== Source data ==

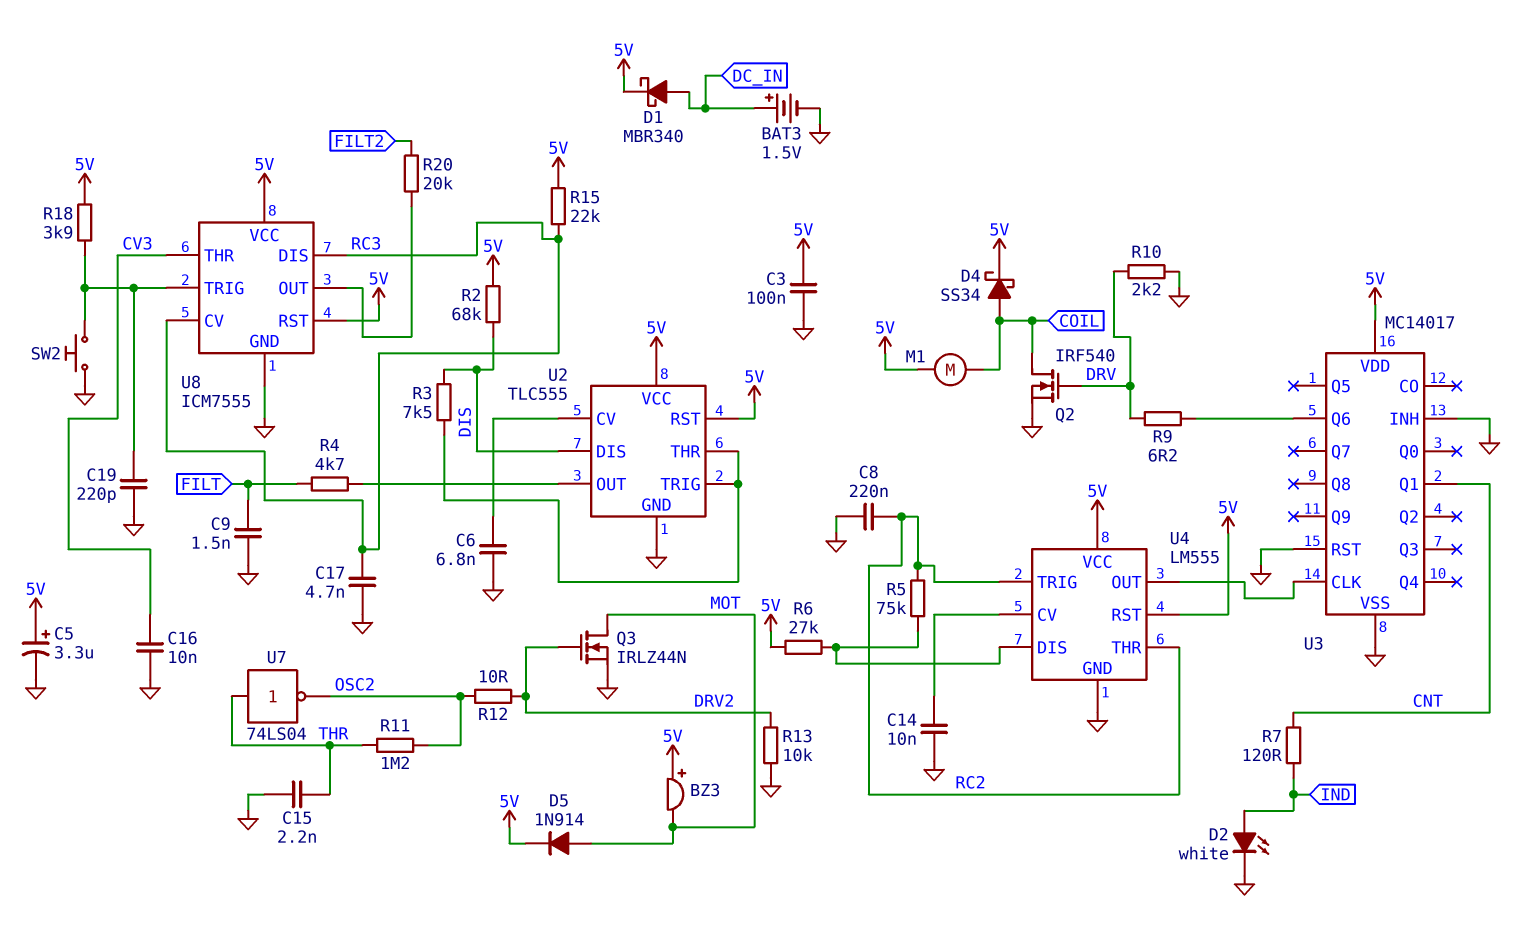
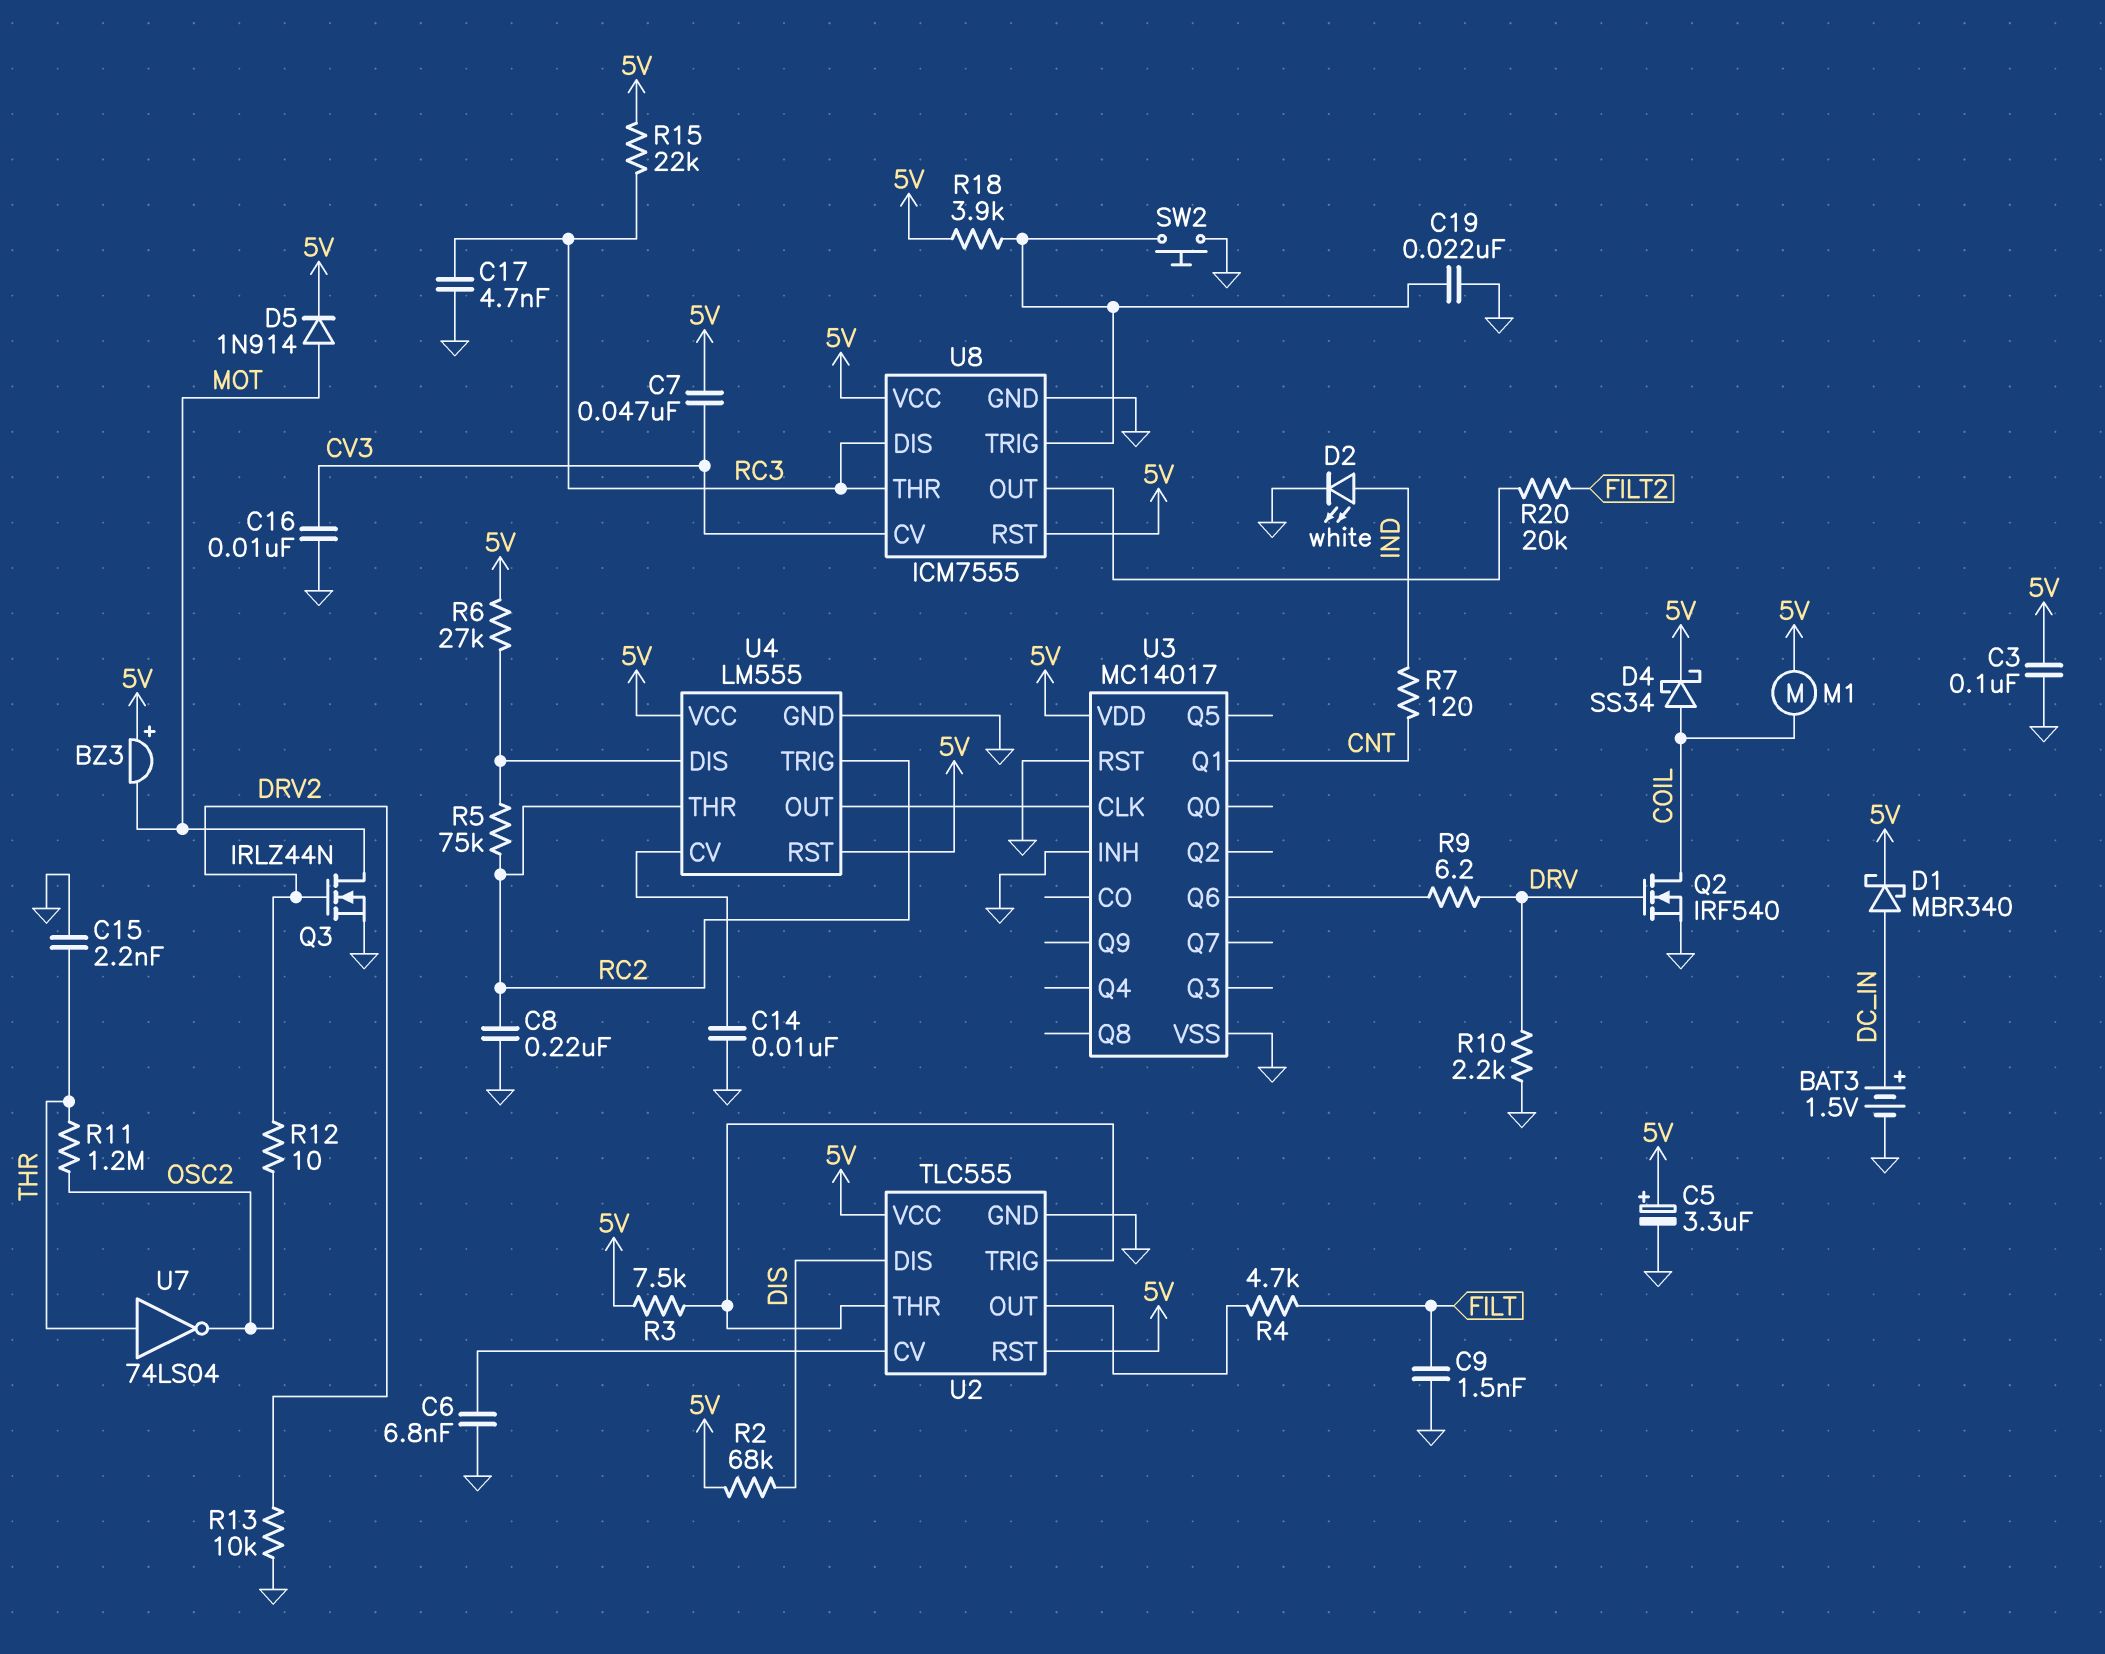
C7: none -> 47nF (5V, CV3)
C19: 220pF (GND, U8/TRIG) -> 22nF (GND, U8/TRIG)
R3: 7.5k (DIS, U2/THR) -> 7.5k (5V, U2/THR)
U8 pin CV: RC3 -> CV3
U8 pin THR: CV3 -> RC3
---
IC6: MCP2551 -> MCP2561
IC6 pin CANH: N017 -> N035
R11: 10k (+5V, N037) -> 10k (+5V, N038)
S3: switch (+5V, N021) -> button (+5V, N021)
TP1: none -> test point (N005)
==
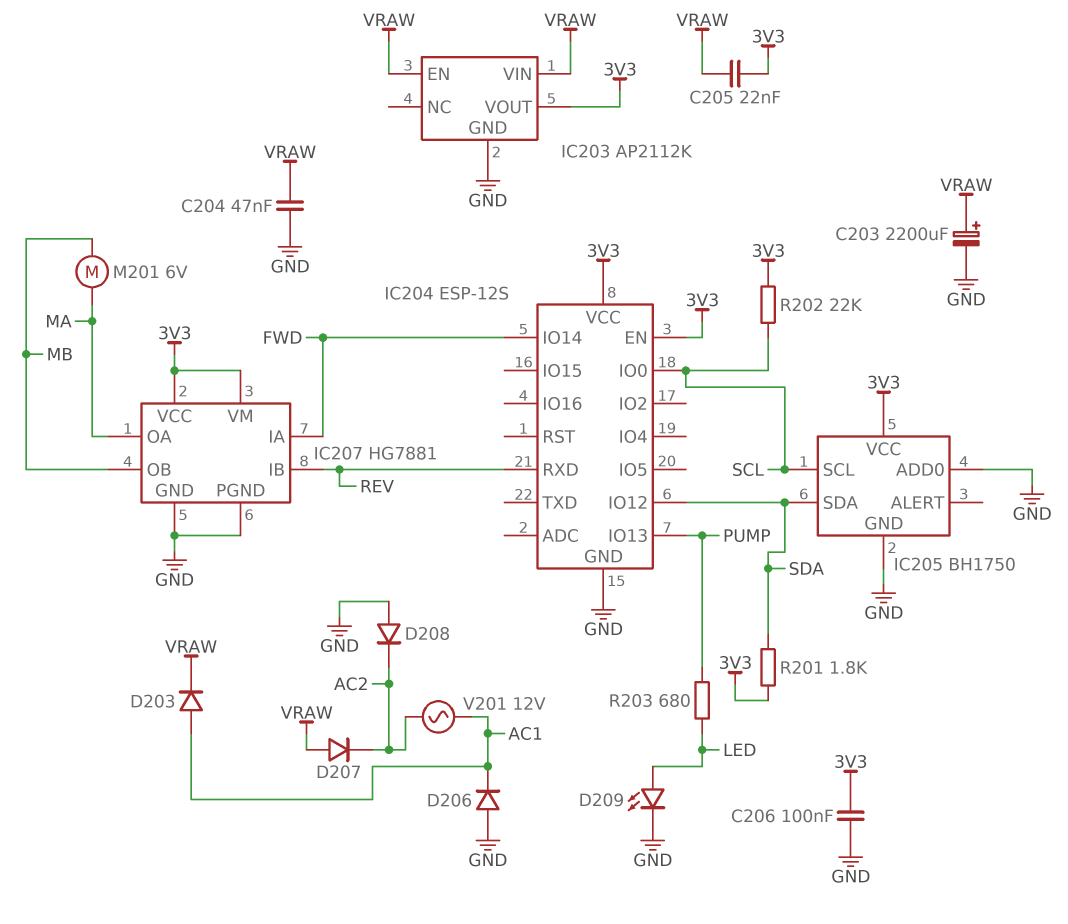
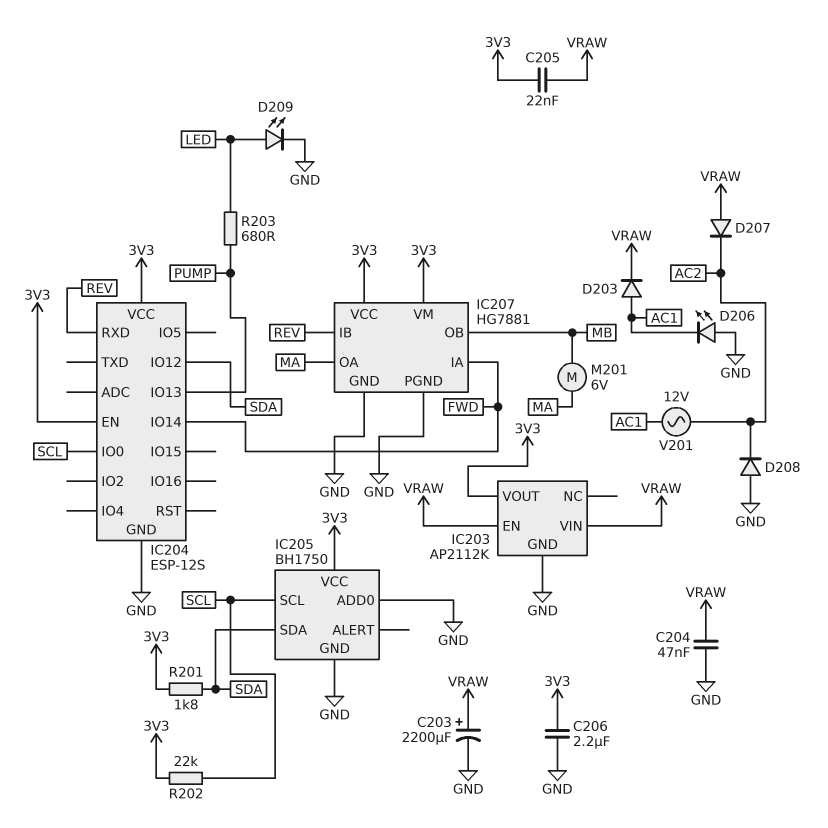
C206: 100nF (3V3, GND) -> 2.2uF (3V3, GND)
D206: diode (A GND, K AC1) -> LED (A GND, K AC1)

== Task brief ==
Pick every line of the data that includes the string "none".

== Your response ==
C7: none -> 47nF (5V, CV3)
TP1: none -> test point (N005)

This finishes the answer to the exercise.